*REQUIRED WORK:* Only the lines below between the ones containing "(707, 154) = (447, 535): red" and "(872, 123) = (328, 616): turquoise", inclusive, are to be reproduced, each exactly as it stands.

══════════

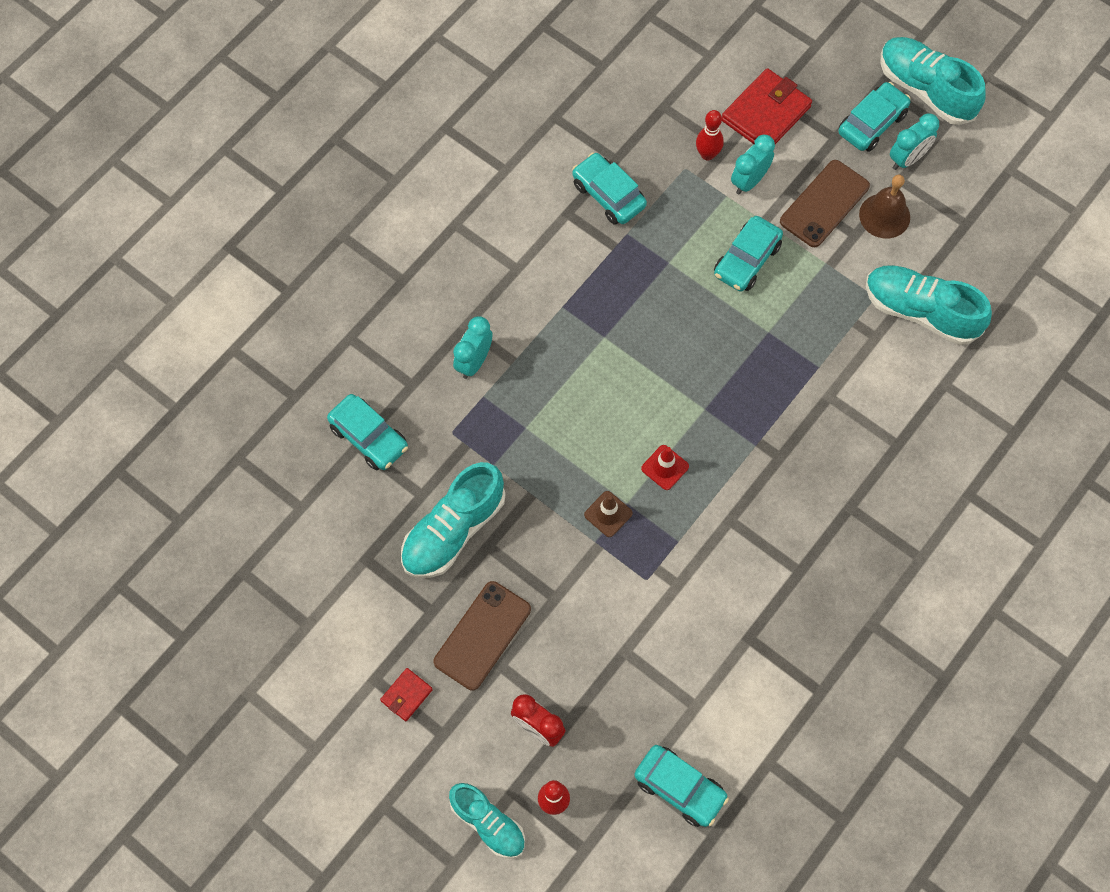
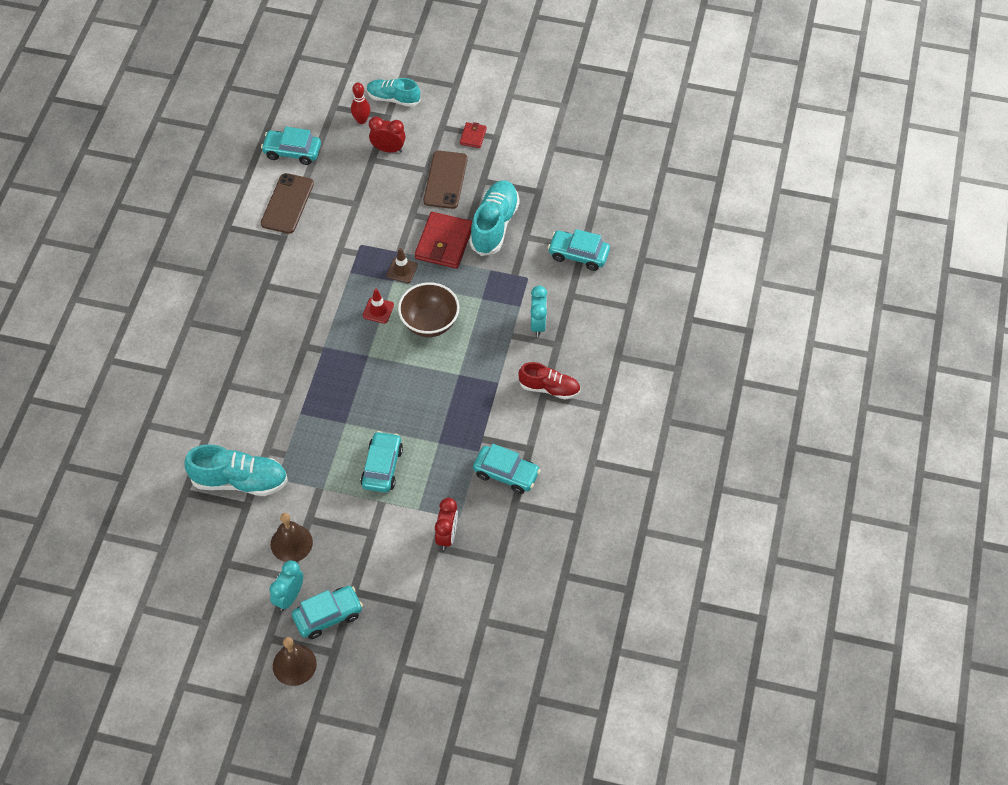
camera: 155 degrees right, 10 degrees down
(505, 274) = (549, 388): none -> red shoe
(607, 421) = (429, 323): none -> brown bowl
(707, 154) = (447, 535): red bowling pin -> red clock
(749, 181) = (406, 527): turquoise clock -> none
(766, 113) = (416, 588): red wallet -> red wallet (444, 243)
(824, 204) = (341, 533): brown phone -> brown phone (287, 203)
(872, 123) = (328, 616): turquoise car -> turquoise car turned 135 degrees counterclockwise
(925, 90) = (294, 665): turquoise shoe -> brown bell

══════════

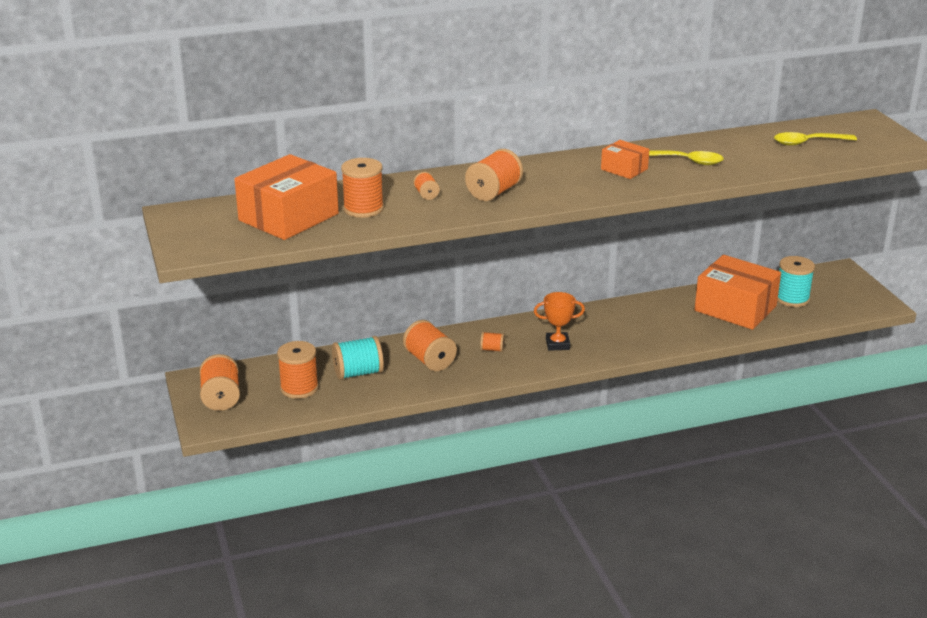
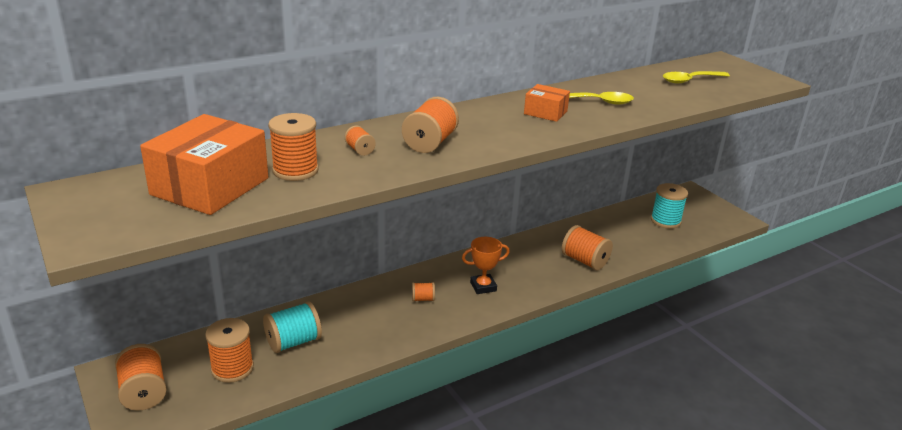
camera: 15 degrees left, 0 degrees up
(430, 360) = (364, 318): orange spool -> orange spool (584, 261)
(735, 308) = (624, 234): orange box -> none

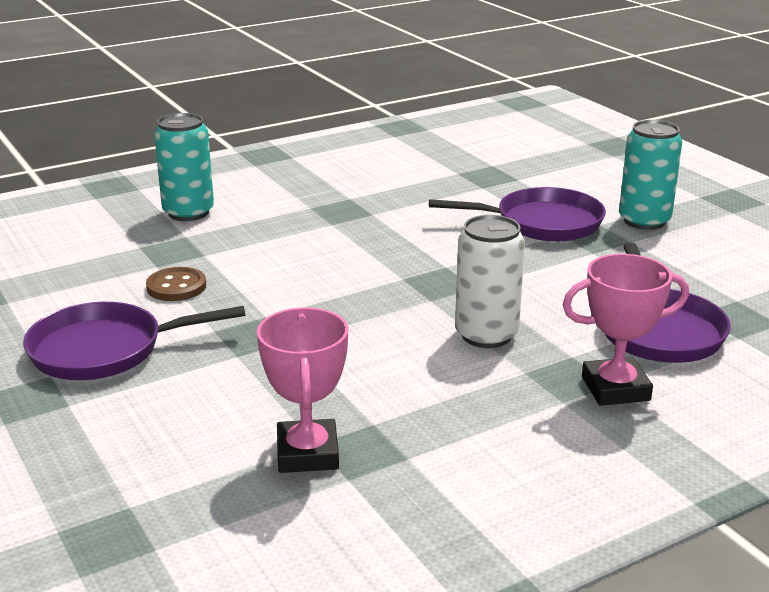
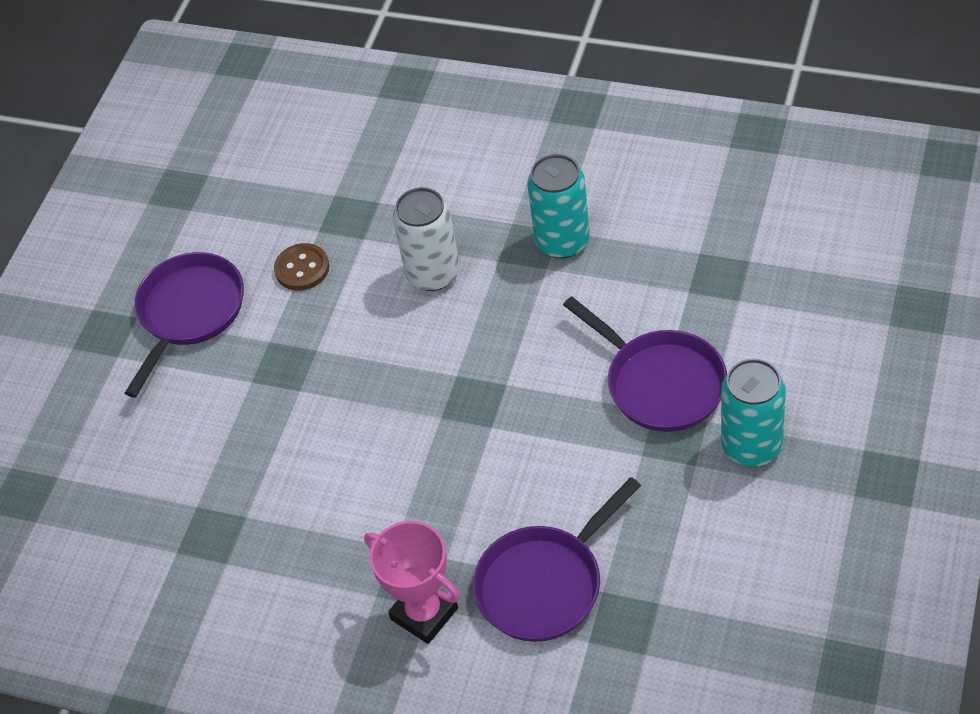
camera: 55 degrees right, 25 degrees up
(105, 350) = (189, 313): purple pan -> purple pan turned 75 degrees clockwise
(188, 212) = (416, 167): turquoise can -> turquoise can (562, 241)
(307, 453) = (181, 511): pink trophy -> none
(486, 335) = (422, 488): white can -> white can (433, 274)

══════════

*OUTPUT FOR THIS EXERCISE:*
(707, 154) = (447, 535): red bowling pin -> red clock
(749, 181) = (406, 527): turquoise clock -> none
(766, 113) = (416, 588): red wallet -> red wallet (444, 243)
(824, 204) = (341, 533): brown phone -> brown phone (287, 203)
(872, 123) = (328, 616): turquoise car -> turquoise car turned 135 degrees counterclockwise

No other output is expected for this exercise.